PROBLEM TO WORK ON: The reply should contain every entry below exactly as written, with no images.

SUPPLIED MATERIAL:
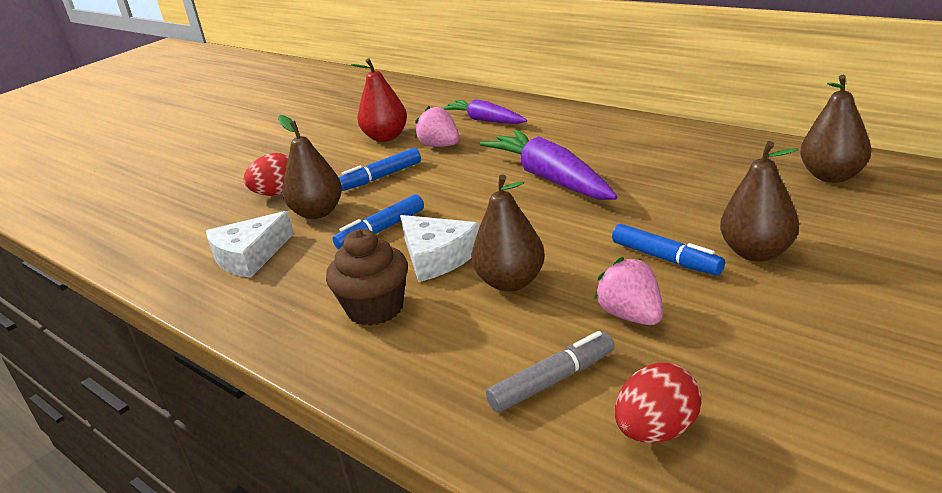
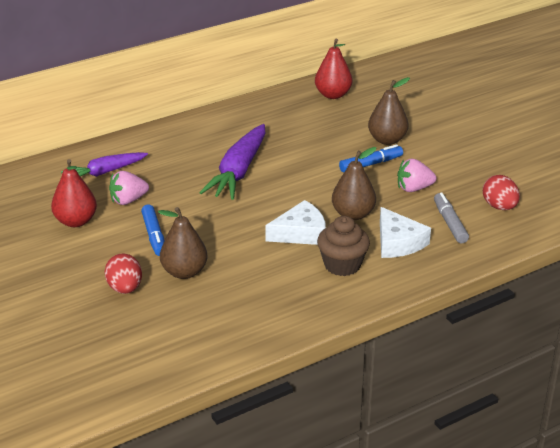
camera: 75 degrees left, 5 degrees up
(249, 256) = (224, 310): white cheese -> white cheese (398, 242)
(381, 230) = (243, 248): blue marker -> none
(550, 178) = (238, 171): purple carrot -> purple carrot turned 60 degrees counterclockwise
(832, 176) = (333, 95): brown pear -> red pear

YOUR RESPONSE:
camera: 75 degrees left, 5 degrees up
(249, 256) = (224, 310): white cheese -> white cheese (398, 242)
(381, 230) = (243, 248): blue marker -> none
(550, 178) = (238, 171): purple carrot -> purple carrot turned 60 degrees counterclockwise
(832, 176) = (333, 95): brown pear -> red pear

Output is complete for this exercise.